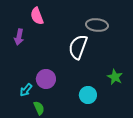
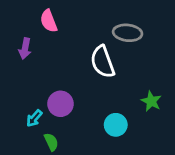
white semicircle: (78, 47) -> (103, 62), turned -40

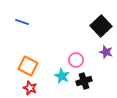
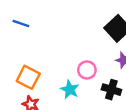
black cross: (84, 81) -> (111, 90), moved, turned 35

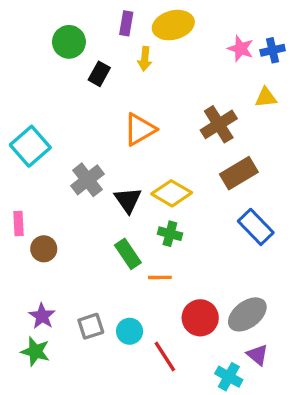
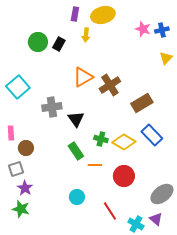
green circle: (69, 42) -> (38, 42), moved
yellow triangle: (266, 97) -> (166, 58), moved, turned -40
brown cross: (219, 124) -> (110, 85), moved
gray cross: (87, 180) -> (52, 107), turned 30
yellow diamond: (172, 193) -> (124, 142), moved
gray ellipse: (247, 314) -> (162, 194), moved
red circle: (200, 318) -> (124, 176), moved
gray square: (91, 326) -> (16, 169), moved
purple triangle: (257, 355) -> (156, 219), moved
red line: (165, 356) -> (110, 211), moved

◇ ◇ ◇ ◇ ◇

▶ **Prompt**: Please restate word for word the lines of the material above, beginning with the one that holds "gray ellipse: (247, 314) -> (162, 194), moved" and ending with the last.

▶ **Result below**:
gray ellipse: (247, 314) -> (162, 194), moved
red circle: (200, 318) -> (124, 176), moved
gray square: (91, 326) -> (16, 169), moved
purple triangle: (257, 355) -> (156, 219), moved
red line: (165, 356) -> (110, 211), moved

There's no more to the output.